_What is being asked_
An image-free, verbatim transcription of the records is the expected result.

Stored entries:
= Beginning of Section =

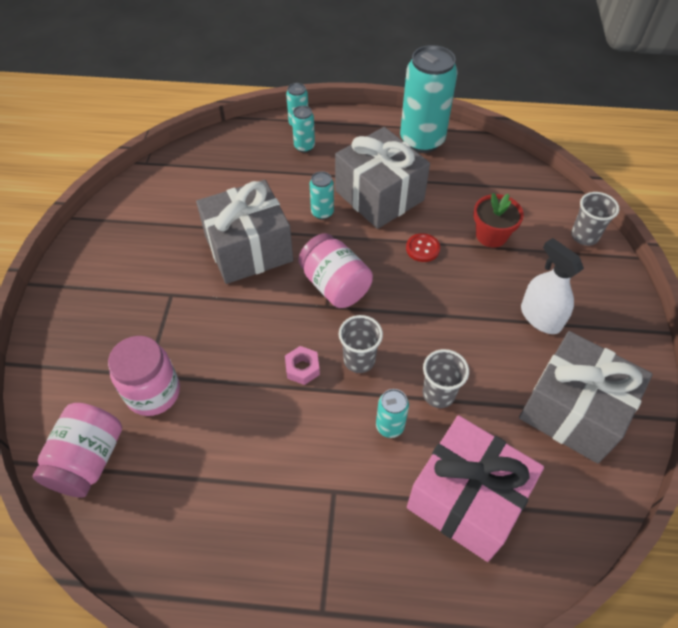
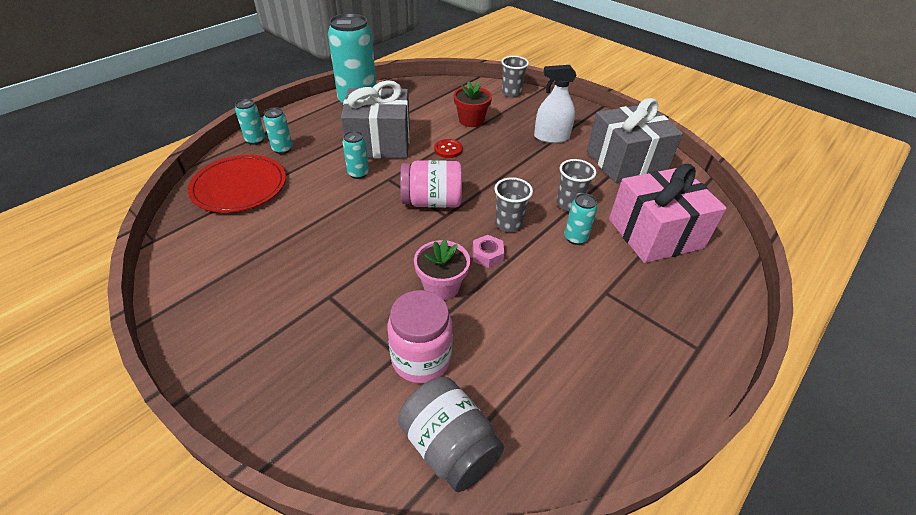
camera: 55 degrees left, 10 degrees down
(88, 460) = (449, 446): pink jar -> grey jar
(237, 159) = (239, 186): none -> red plate
(237, 358) = (441, 286): none -> pink flower pot
(249, 249) = (341, 227): grey gift -> none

= End of Section =

_Reply_
camera: 55 degrees left, 10 degrees down
(88, 460) = (449, 446): pink jar -> grey jar
(237, 159) = (239, 186): none -> red plate
(237, 358) = (441, 286): none -> pink flower pot
(249, 249) = (341, 227): grey gift -> none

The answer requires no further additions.